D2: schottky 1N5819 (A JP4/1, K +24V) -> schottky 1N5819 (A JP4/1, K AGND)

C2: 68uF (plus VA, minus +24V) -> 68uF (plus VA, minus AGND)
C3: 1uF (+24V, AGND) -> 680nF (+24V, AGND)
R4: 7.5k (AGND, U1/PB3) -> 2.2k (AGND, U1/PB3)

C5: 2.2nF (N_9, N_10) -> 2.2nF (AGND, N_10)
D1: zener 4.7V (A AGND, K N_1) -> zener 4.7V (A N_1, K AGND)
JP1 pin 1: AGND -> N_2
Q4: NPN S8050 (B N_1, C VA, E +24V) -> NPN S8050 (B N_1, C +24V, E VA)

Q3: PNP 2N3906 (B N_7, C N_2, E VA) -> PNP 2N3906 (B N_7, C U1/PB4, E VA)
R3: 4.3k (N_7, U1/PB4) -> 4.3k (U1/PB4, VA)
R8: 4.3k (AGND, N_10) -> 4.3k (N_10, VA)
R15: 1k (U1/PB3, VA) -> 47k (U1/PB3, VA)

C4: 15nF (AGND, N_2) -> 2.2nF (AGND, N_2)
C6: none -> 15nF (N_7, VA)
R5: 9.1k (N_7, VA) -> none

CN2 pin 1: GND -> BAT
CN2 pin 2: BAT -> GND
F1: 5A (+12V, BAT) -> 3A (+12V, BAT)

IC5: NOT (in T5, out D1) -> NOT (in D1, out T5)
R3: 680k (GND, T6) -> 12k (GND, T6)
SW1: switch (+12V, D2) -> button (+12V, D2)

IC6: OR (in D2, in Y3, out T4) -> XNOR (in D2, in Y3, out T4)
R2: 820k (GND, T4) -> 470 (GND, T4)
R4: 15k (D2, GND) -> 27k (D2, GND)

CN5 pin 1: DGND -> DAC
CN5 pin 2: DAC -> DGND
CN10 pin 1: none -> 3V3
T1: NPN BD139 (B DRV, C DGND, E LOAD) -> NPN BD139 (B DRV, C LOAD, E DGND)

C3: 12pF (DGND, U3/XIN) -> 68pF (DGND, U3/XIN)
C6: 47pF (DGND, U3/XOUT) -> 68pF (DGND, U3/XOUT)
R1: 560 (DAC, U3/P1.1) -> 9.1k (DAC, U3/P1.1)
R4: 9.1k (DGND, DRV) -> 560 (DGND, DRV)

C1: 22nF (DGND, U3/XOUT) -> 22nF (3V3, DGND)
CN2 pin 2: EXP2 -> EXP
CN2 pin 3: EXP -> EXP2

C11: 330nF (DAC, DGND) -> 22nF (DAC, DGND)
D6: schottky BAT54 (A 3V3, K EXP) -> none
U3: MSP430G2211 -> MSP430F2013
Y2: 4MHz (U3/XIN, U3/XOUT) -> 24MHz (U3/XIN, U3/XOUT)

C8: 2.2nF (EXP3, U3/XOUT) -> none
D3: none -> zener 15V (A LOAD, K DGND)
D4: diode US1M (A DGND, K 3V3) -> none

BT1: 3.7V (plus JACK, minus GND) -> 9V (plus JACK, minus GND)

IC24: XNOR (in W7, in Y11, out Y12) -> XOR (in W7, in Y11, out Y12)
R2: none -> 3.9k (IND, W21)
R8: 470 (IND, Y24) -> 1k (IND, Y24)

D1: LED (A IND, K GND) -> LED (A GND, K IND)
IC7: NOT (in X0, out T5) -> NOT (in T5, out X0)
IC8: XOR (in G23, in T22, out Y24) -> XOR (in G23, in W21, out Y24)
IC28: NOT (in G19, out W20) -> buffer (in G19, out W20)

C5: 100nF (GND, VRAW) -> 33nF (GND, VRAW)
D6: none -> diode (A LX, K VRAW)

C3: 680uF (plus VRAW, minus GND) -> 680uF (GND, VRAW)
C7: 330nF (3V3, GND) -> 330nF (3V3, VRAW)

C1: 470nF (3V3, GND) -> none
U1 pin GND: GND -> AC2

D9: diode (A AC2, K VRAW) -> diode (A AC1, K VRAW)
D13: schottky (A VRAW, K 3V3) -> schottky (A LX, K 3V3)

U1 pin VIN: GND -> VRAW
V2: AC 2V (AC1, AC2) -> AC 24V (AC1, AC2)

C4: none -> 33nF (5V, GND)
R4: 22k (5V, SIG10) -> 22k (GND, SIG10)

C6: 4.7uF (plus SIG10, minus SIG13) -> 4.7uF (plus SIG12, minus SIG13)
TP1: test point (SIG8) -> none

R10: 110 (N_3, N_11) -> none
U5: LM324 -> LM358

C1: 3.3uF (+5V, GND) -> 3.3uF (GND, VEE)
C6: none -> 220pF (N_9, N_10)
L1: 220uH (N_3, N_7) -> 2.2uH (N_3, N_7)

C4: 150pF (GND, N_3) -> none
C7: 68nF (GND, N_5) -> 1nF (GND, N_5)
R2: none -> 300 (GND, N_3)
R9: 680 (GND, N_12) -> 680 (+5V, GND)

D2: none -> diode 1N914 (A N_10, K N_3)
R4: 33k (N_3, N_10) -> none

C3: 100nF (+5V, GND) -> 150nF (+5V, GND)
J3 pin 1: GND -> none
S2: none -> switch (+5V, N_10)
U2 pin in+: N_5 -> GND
------------
Your task is to restate every record word for word.

D2: schottky 1N5819 (A JP4/1, K +24V) -> schottky 1N5819 (A JP4/1, K AGND)

C2: 68uF (plus VA, minus +24V) -> 68uF (plus VA, minus AGND)
C3: 1uF (+24V, AGND) -> 680nF (+24V, AGND)
R4: 7.5k (AGND, U1/PB3) -> 2.2k (AGND, U1/PB3)

C5: 2.2nF (N_9, N_10) -> 2.2nF (AGND, N_10)
D1: zener 4.7V (A AGND, K N_1) -> zener 4.7V (A N_1, K AGND)
JP1 pin 1: AGND -> N_2
Q4: NPN S8050 (B N_1, C VA, E +24V) -> NPN S8050 (B N_1, C +24V, E VA)

Q3: PNP 2N3906 (B N_7, C N_2, E VA) -> PNP 2N3906 (B N_7, C U1/PB4, E VA)
R3: 4.3k (N_7, U1/PB4) -> 4.3k (U1/PB4, VA)
R8: 4.3k (AGND, N_10) -> 4.3k (N_10, VA)
R15: 1k (U1/PB3, VA) -> 47k (U1/PB3, VA)

C4: 15nF (AGND, N_2) -> 2.2nF (AGND, N_2)
C6: none -> 15nF (N_7, VA)
R5: 9.1k (N_7, VA) -> none

CN2 pin 1: GND -> BAT
CN2 pin 2: BAT -> GND
F1: 5A (+12V, BAT) -> 3A (+12V, BAT)

IC5: NOT (in T5, out D1) -> NOT (in D1, out T5)
R3: 680k (GND, T6) -> 12k (GND, T6)
SW1: switch (+12V, D2) -> button (+12V, D2)

IC6: OR (in D2, in Y3, out T4) -> XNOR (in D2, in Y3, out T4)
R2: 820k (GND, T4) -> 470 (GND, T4)
R4: 15k (D2, GND) -> 27k (D2, GND)

CN5 pin 1: DGND -> DAC
CN5 pin 2: DAC -> DGND
CN10 pin 1: none -> 3V3
T1: NPN BD139 (B DRV, C DGND, E LOAD) -> NPN BD139 (B DRV, C LOAD, E DGND)

C3: 12pF (DGND, U3/XIN) -> 68pF (DGND, U3/XIN)
C6: 47pF (DGND, U3/XOUT) -> 68pF (DGND, U3/XOUT)
R1: 560 (DAC, U3/P1.1) -> 9.1k (DAC, U3/P1.1)
R4: 9.1k (DGND, DRV) -> 560 (DGND, DRV)

C1: 22nF (DGND, U3/XOUT) -> 22nF (3V3, DGND)
CN2 pin 2: EXP2 -> EXP
CN2 pin 3: EXP -> EXP2

C11: 330nF (DAC, DGND) -> 22nF (DAC, DGND)
D6: schottky BAT54 (A 3V3, K EXP) -> none
U3: MSP430G2211 -> MSP430F2013
Y2: 4MHz (U3/XIN, U3/XOUT) -> 24MHz (U3/XIN, U3/XOUT)

C8: 2.2nF (EXP3, U3/XOUT) -> none
D3: none -> zener 15V (A LOAD, K DGND)
D4: diode US1M (A DGND, K 3V3) -> none

BT1: 3.7V (plus JACK, minus GND) -> 9V (plus JACK, minus GND)

IC24: XNOR (in W7, in Y11, out Y12) -> XOR (in W7, in Y11, out Y12)
R2: none -> 3.9k (IND, W21)
R8: 470 (IND, Y24) -> 1k (IND, Y24)

D1: LED (A IND, K GND) -> LED (A GND, K IND)
IC7: NOT (in X0, out T5) -> NOT (in T5, out X0)
IC8: XOR (in G23, in T22, out Y24) -> XOR (in G23, in W21, out Y24)
IC28: NOT (in G19, out W20) -> buffer (in G19, out W20)

C5: 100nF (GND, VRAW) -> 33nF (GND, VRAW)
D6: none -> diode (A LX, K VRAW)

C3: 680uF (plus VRAW, minus GND) -> 680uF (GND, VRAW)
C7: 330nF (3V3, GND) -> 330nF (3V3, VRAW)

C1: 470nF (3V3, GND) -> none
U1 pin GND: GND -> AC2

D9: diode (A AC2, K VRAW) -> diode (A AC1, K VRAW)
D13: schottky (A VRAW, K 3V3) -> schottky (A LX, K 3V3)

U1 pin VIN: GND -> VRAW
V2: AC 2V (AC1, AC2) -> AC 24V (AC1, AC2)

C4: none -> 33nF (5V, GND)
R4: 22k (5V, SIG10) -> 22k (GND, SIG10)

C6: 4.7uF (plus SIG10, minus SIG13) -> 4.7uF (plus SIG12, minus SIG13)
TP1: test point (SIG8) -> none

R10: 110 (N_3, N_11) -> none
U5: LM324 -> LM358

C1: 3.3uF (+5V, GND) -> 3.3uF (GND, VEE)
C6: none -> 220pF (N_9, N_10)
L1: 220uH (N_3, N_7) -> 2.2uH (N_3, N_7)

C4: 150pF (GND, N_3) -> none
C7: 68nF (GND, N_5) -> 1nF (GND, N_5)
R2: none -> 300 (GND, N_3)
R9: 680 (GND, N_12) -> 680 (+5V, GND)

D2: none -> diode 1N914 (A N_10, K N_3)
R4: 33k (N_3, N_10) -> none

C3: 100nF (+5V, GND) -> 150nF (+5V, GND)
J3 pin 1: GND -> none
S2: none -> switch (+5V, N_10)
U2 pin in+: N_5 -> GND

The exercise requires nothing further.